Exercise instructions: Set down each entry below exactly as written, keeping the pictures out.

Stored data:
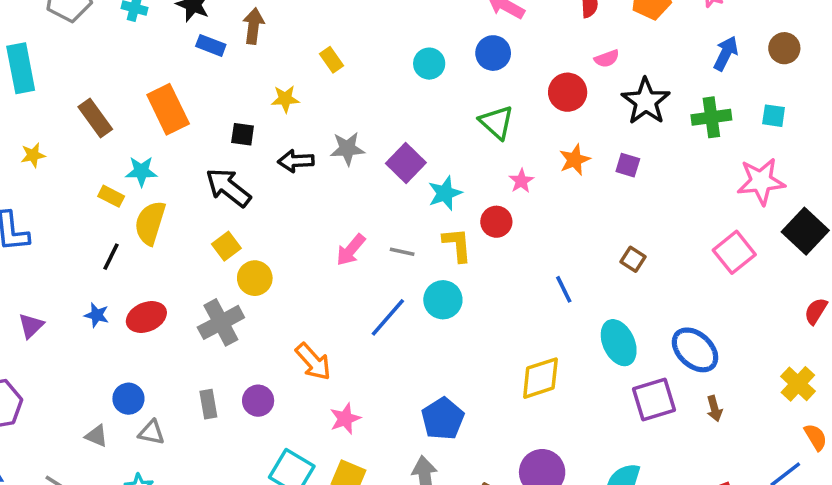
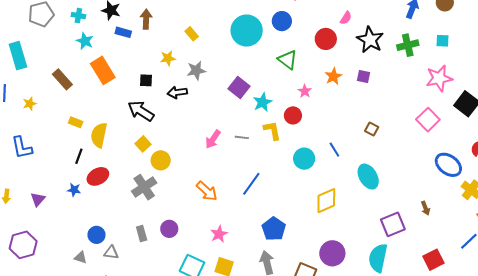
pink semicircle: (607, 59) -> (346, 18), turned -32
cyan circle: (429, 64) -> (247, 31), size x1.8
gray star: (347, 149) -> (196, 71), moved
cyan star: (141, 171) -> (85, 41), moved, turned 30
cyan circle: (443, 300) -> (304, 159), moved
red ellipse: (146, 317) -> (98, 176), moved
blue line: (388, 317) -> (251, 184), moved
blue ellipse: (695, 350) -> (448, 165), moved
orange arrow: (313, 362) -> (207, 191), moved
purple square: (654, 400) -> (393, 224), moved

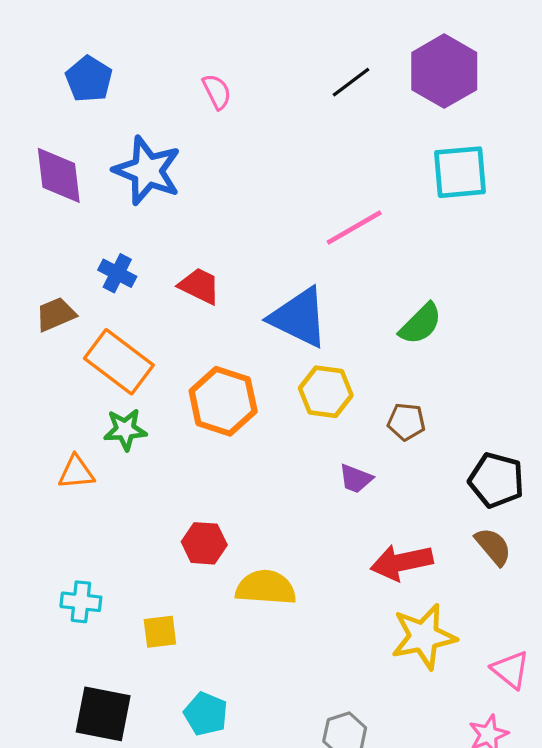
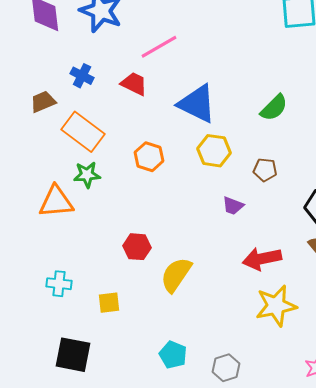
pink line: (354, 227) -> (159, 47), moved
orange hexagon: (223, 401) -> (149, 157), size x0.7
orange triangle: (76, 472) -> (56, 202), size x1.5
yellow semicircle: (266, 588) -> (176, 275), turned -60
cyan pentagon: (206, 714) -> (173, 355), moved

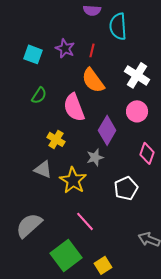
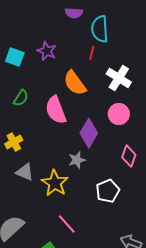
red line: (92, 50) -> (92, 53), moved
yellow cross: (56, 139) -> (14, 142), moved, turned 30

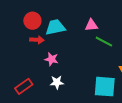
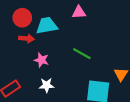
pink triangle: (91, 25) -> (79, 12), moved
green line: (104, 42) -> (82, 54), moved

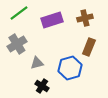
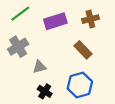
brown rectangle: (89, 47) -> (83, 50), moved, turned -66
blue hexagon: (70, 68) -> (80, 85), moved

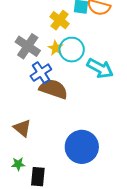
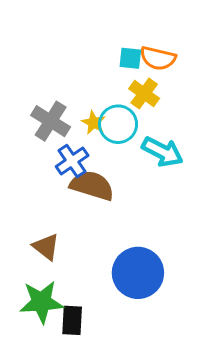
yellow cross: (60, 20) -> (144, 94), moved
green star: (18, 164) -> (41, 302), size x2.0

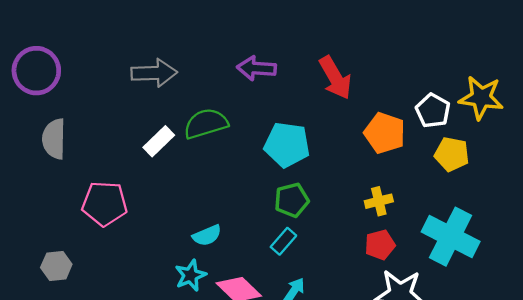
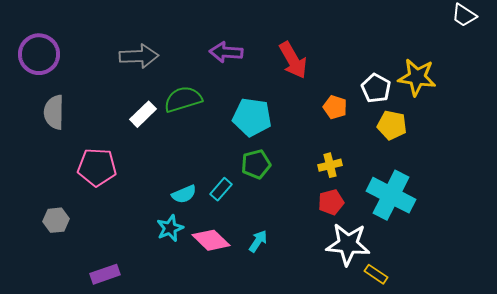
orange pentagon: (385, 133) -> (335, 107), size x0.7
cyan rectangle: (283, 241) -> (221, 189), moved

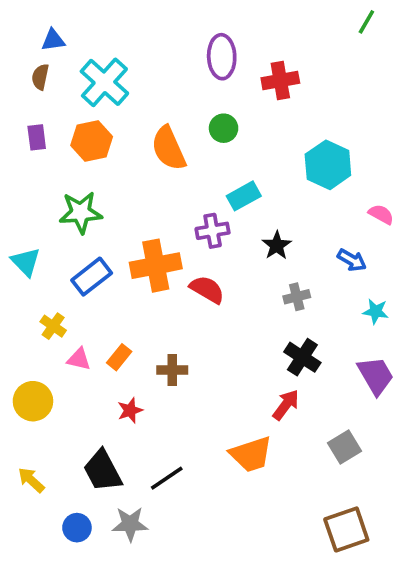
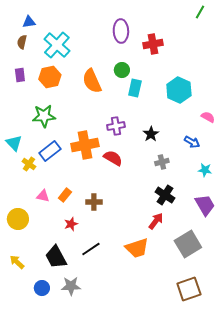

Task output:
pink semicircle: (607, 59) -> (346, 18), turned -32
cyan circle: (429, 64) -> (247, 31), size x1.8
gray star: (347, 149) -> (196, 71), moved
cyan star: (141, 171) -> (85, 41), moved, turned 30
cyan circle: (443, 300) -> (304, 159), moved
red ellipse: (146, 317) -> (98, 176), moved
blue line: (388, 317) -> (251, 184), moved
blue ellipse: (695, 350) -> (448, 165), moved
orange arrow: (313, 362) -> (207, 191), moved
purple square: (654, 400) -> (393, 224), moved

pink line: (354, 227) -> (159, 47), moved
orange hexagon: (223, 401) -> (149, 157), size x0.7
orange triangle: (76, 472) -> (56, 202), size x1.5
yellow semicircle: (266, 588) -> (176, 275), turned -60
cyan pentagon: (206, 714) -> (173, 355), moved

red line: (92, 50) -> (92, 53), moved
yellow cross: (56, 139) -> (14, 142), moved, turned 30

pink triangle: (91, 25) -> (79, 12), moved
green line: (104, 42) -> (82, 54), moved

brown rectangle: (89, 47) -> (83, 50), moved, turned -66
blue hexagon: (70, 68) -> (80, 85), moved

yellow cross: (60, 20) -> (144, 94), moved
green star: (18, 164) -> (41, 302), size x2.0

orange pentagon: (385, 133) -> (335, 107), size x0.7
cyan rectangle: (283, 241) -> (221, 189), moved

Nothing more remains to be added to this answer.